▶ About this exercise
Before you write out the listing, remove the pictures; everything else stays exactly as it is.

---

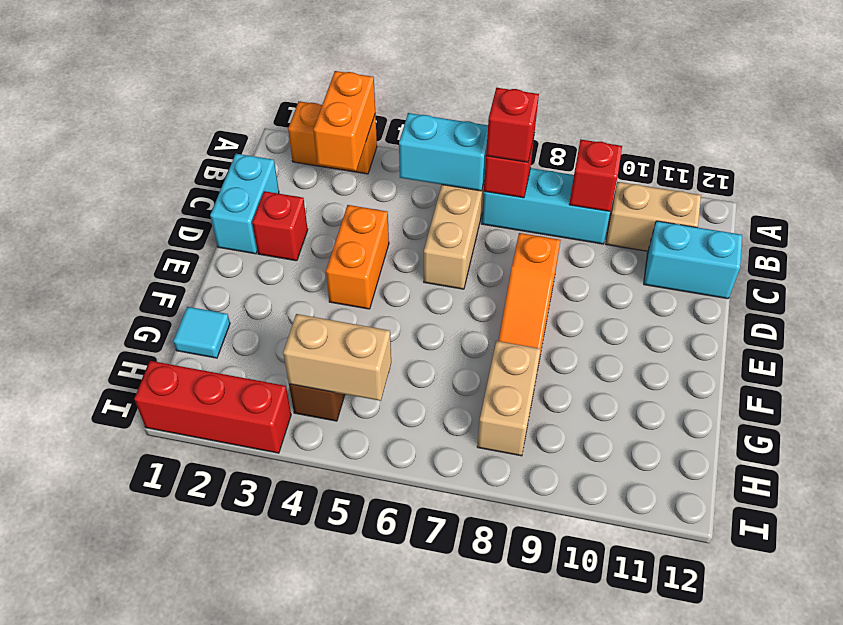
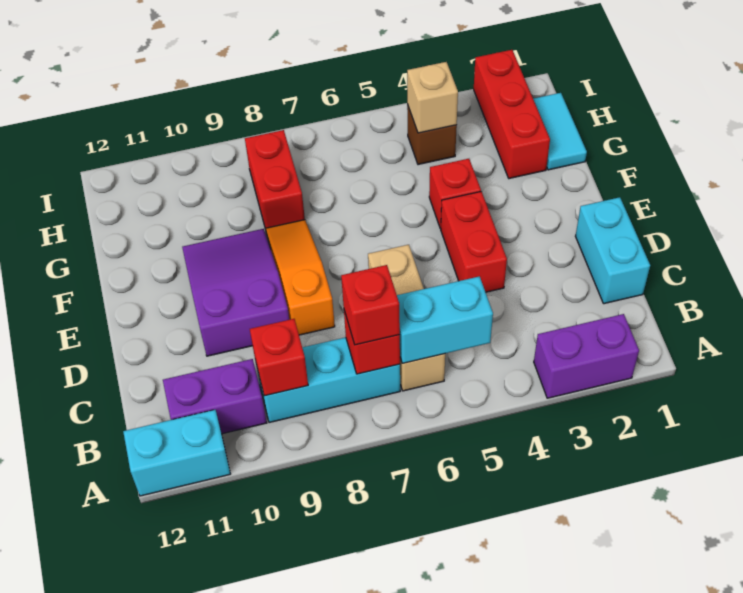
orange brick A2:A3 level 1 -> purple brick A2:A3 level 1
orange brick A3:B3 level 2 -> none
tan brick B10:B11 level 1 -> purple brick B10:B11 level 1
cyan brick C11:C12 level 1 -> cyan brick A11:A12 level 1
red brick D2 level 1 -> red brick F4 level 1
orange brick D4:E4 level 1 -> red brick D4:E4 level 1
none -> purple slope D9:F10 level 1 top D
cyan tile G1 level 1 -> cyan tile G1:H1 level 1
tan brick G8:H8 level 1 -> red brick G8:H8 level 1
tan brick H4:H5 level 2 -> tan brick H4 level 2
red brick I1:I3 level 1 -> red brick G2:I2 level 1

---

▶ Result
orange brick A2:A3 level 1 -> purple brick A2:A3 level 1
orange brick A3:B3 level 2 -> none
tan brick B10:B11 level 1 -> purple brick B10:B11 level 1
cyan brick C11:C12 level 1 -> cyan brick A11:A12 level 1
red brick D2 level 1 -> red brick F4 level 1
orange brick D4:E4 level 1 -> red brick D4:E4 level 1
none -> purple slope D9:F10 level 1 top D
cyan tile G1 level 1 -> cyan tile G1:H1 level 1
tan brick G8:H8 level 1 -> red brick G8:H8 level 1
tan brick H4:H5 level 2 -> tan brick H4 level 2
red brick I1:I3 level 1 -> red brick G2:I2 level 1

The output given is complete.